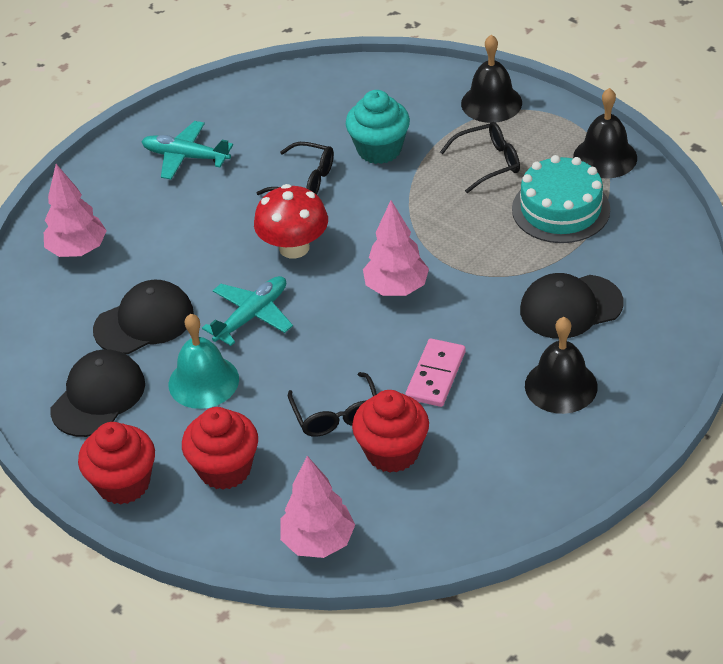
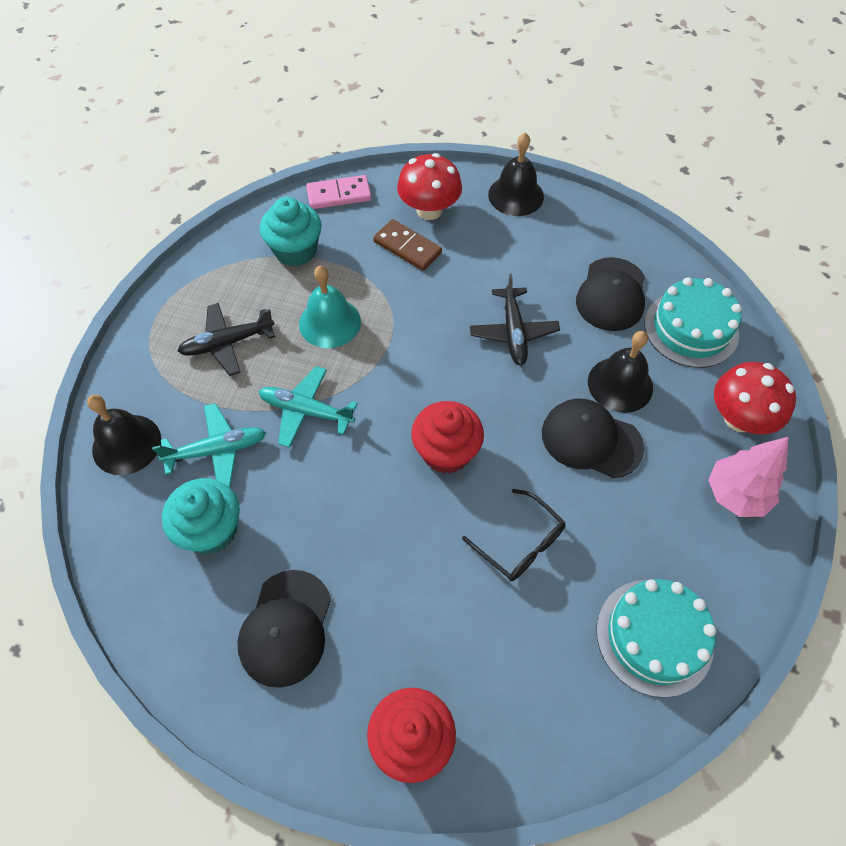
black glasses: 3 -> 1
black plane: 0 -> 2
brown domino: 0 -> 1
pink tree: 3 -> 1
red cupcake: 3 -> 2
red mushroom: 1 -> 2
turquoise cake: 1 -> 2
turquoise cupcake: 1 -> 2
* * *
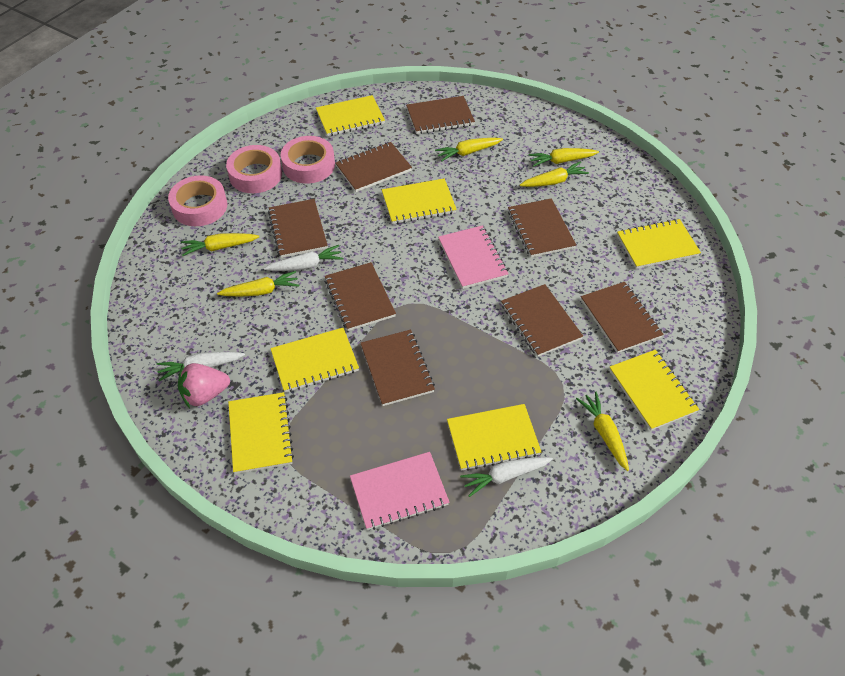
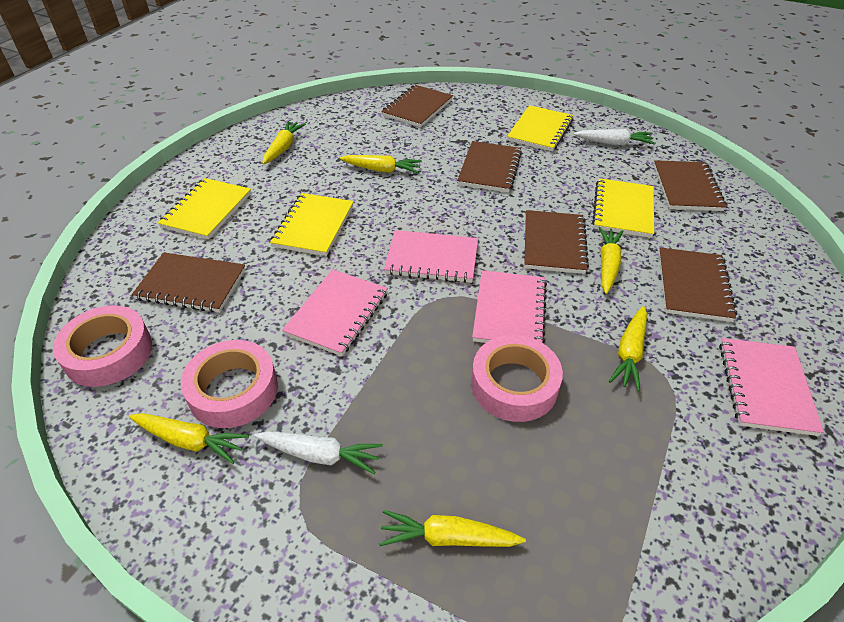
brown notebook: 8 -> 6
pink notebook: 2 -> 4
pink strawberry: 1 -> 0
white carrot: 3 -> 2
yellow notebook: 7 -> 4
* * *
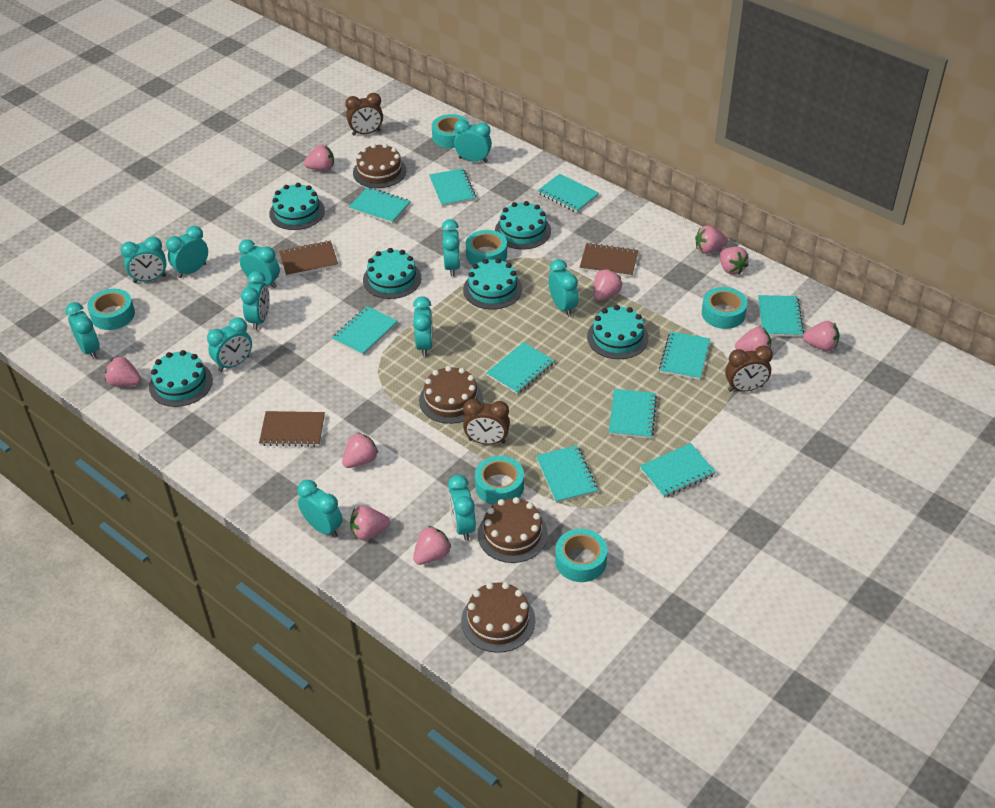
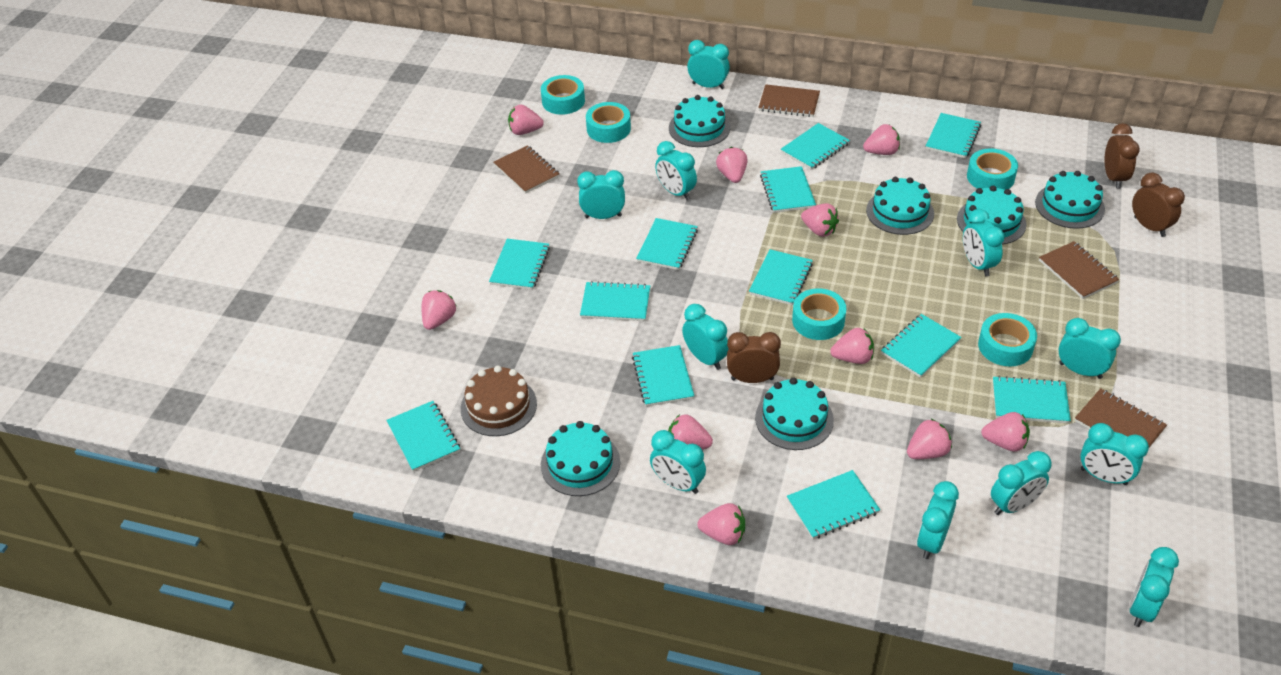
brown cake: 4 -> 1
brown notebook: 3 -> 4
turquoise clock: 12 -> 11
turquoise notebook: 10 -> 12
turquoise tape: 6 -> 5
* * *
**EXERCISE BRIEF**
Write down, word for word, the lines above from the one containing "black glasses: 3 -> 1" through the one containing "turquoise cupcake: 1 -> 2", both ends included.

**EXERCISE OUTPUT**
black glasses: 3 -> 1
black plane: 0 -> 2
brown domino: 0 -> 1
pink tree: 3 -> 1
red cupcake: 3 -> 2
red mushroom: 1 -> 2
turquoise cake: 1 -> 2
turquoise cupcake: 1 -> 2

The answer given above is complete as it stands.